From the entries that follow, copy each line in which "none" appears.

○ ○ ○ ○ ○

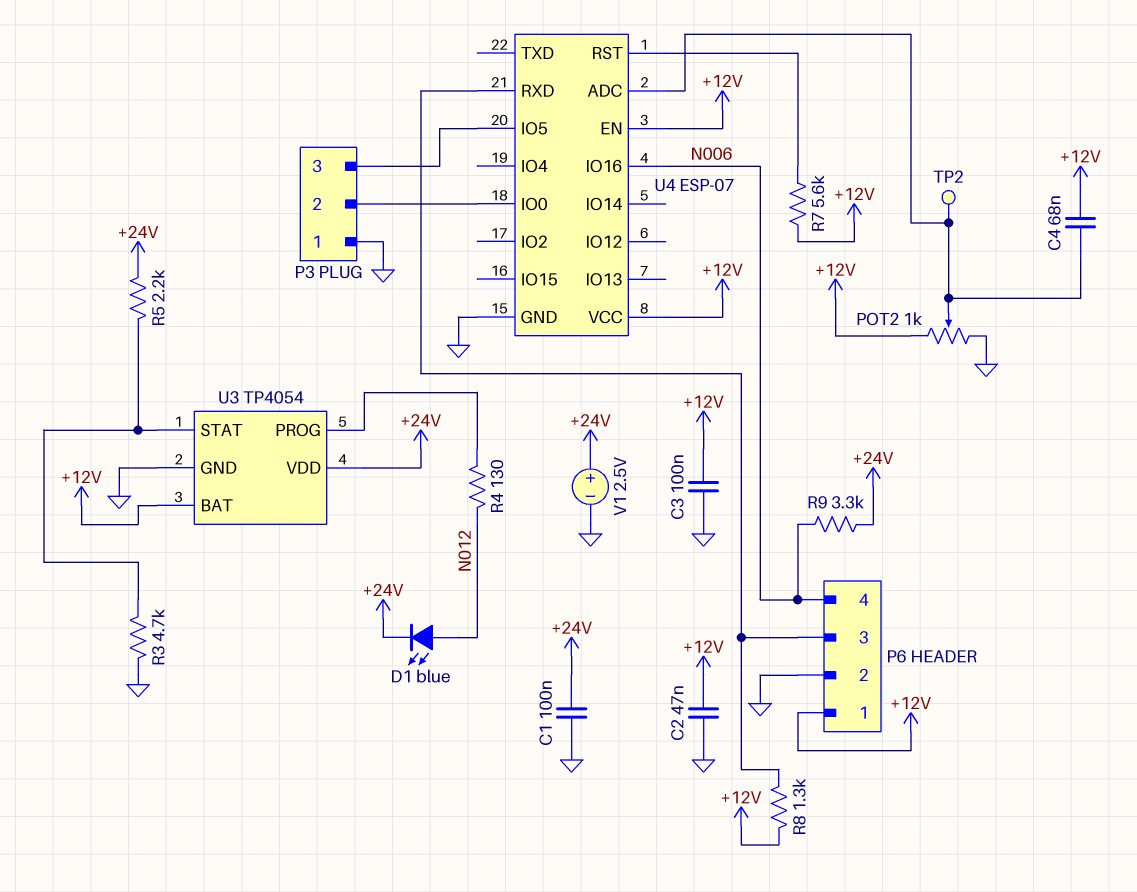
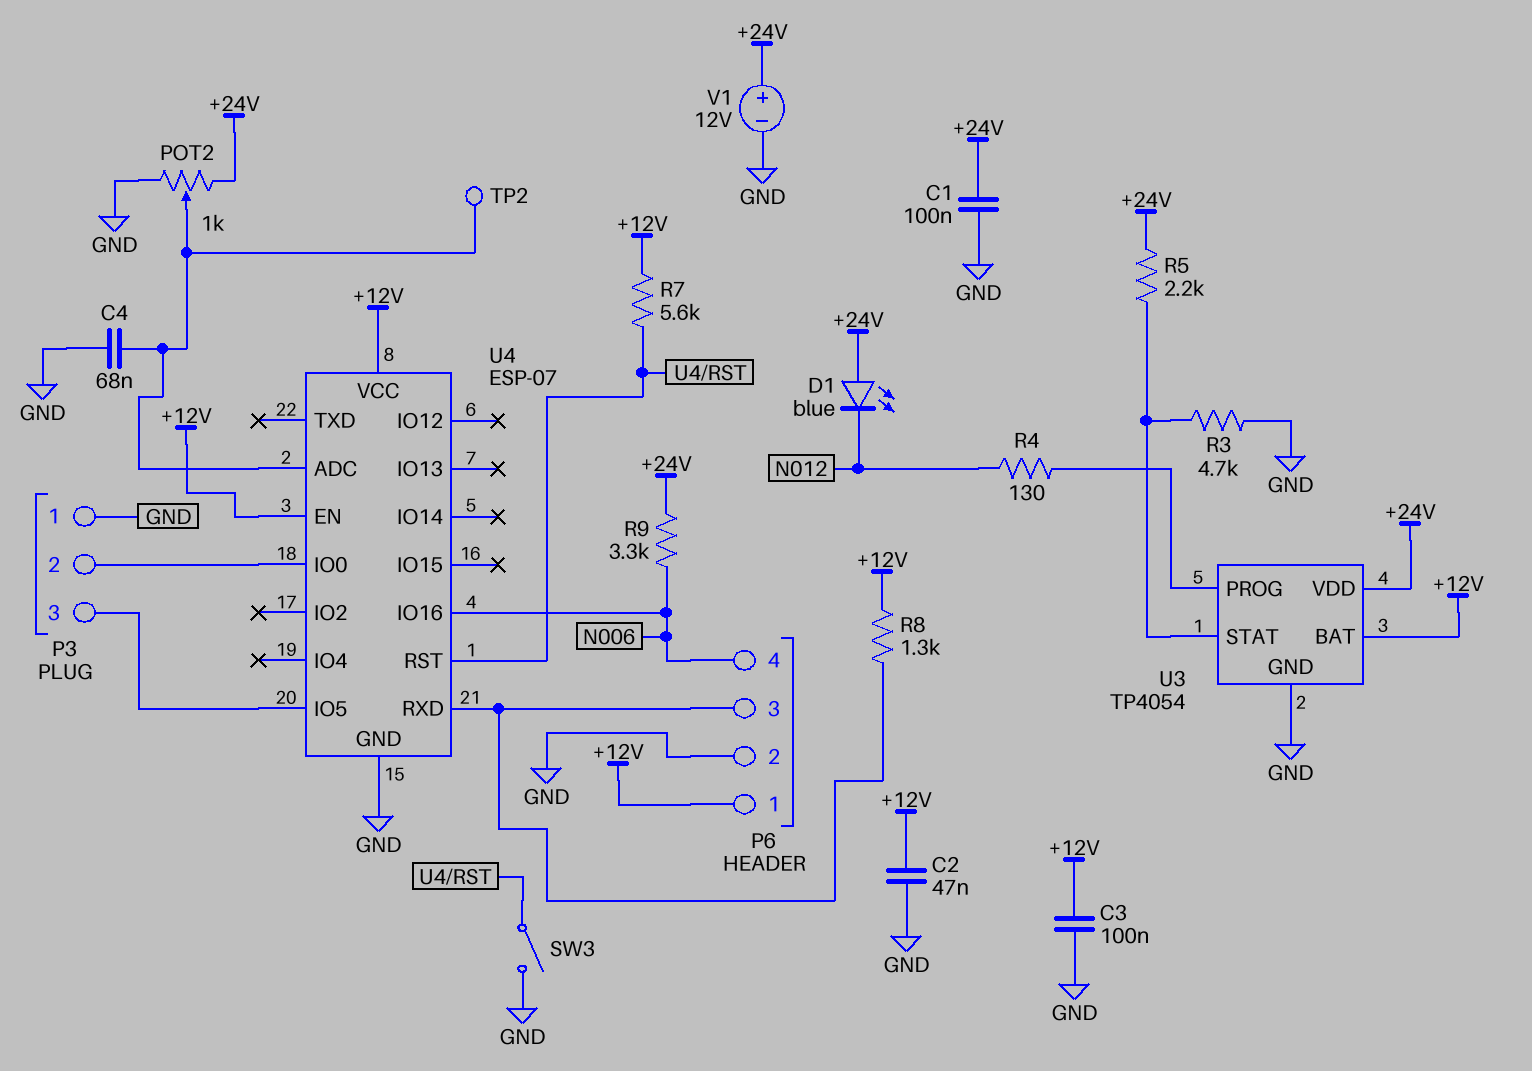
C4: 68nF (+12V, U4/ADC) -> 68nF (GND, U4/ADC)
D1: LED blue (A N012, K +24V) -> LED blue (A +24V, K N012)
POT2: 1k (+12V, GND, wiper U4/ADC) -> 1k (+24V, GND, wiper U4/ADC)
SW3: none -> switch (GND, U4/RST)
V1: 2.5V (plus +24V, minus GND) -> 12V (plus +24V, minus GND)

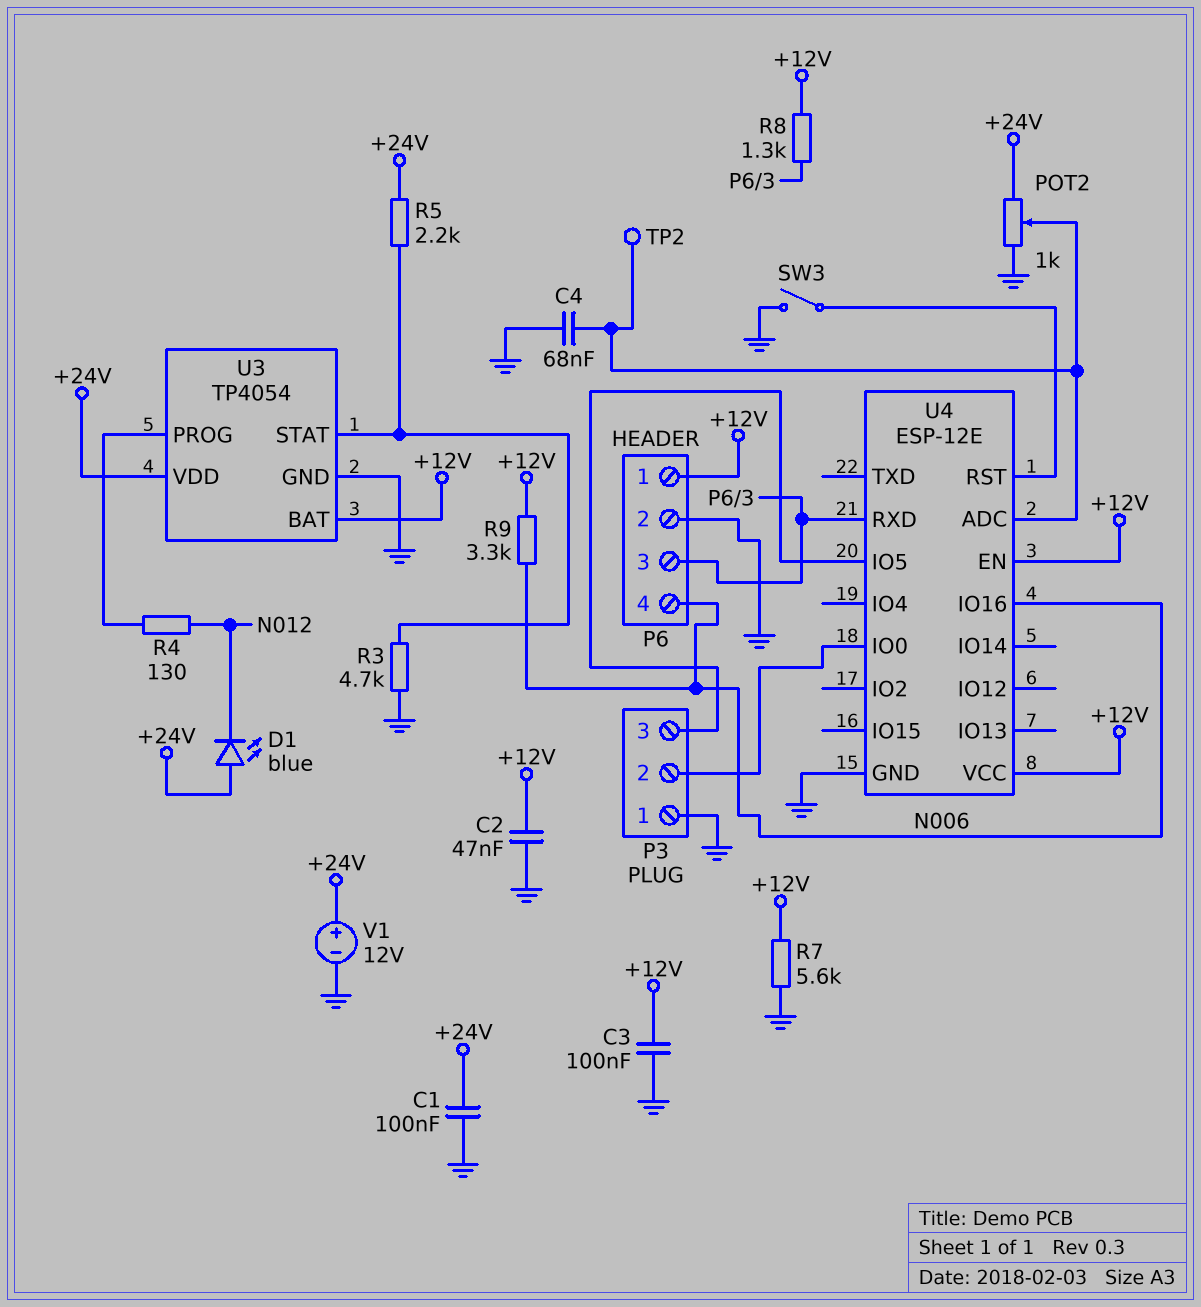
R7: 5.6k (+12V, U4/RST) -> 5.6k (+12V, GND)
R9: 3.3k (+24V, N006) -> 3.3k (+12V, N006)
U4: ESP-07 -> ESP-12E

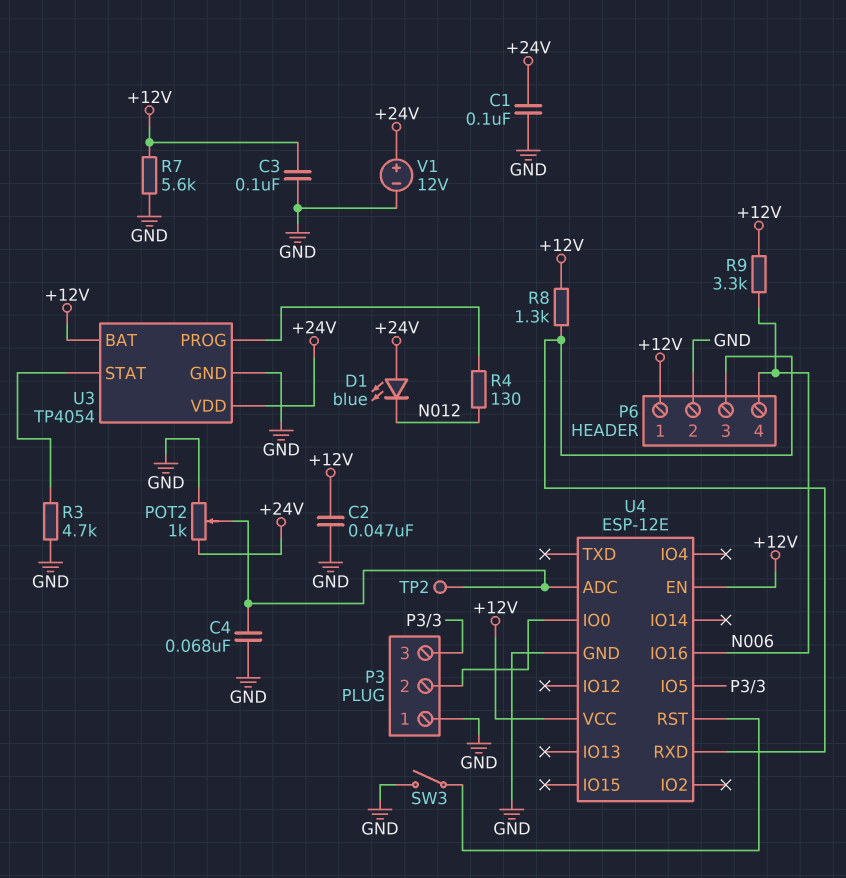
R5: 2.2k (+24V, U3/STAT) -> none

○ ○ ○ ○ ○

**Result of this exercise:**
SW3: none -> switch (GND, U4/RST)
R5: 2.2k (+24V, U3/STAT) -> none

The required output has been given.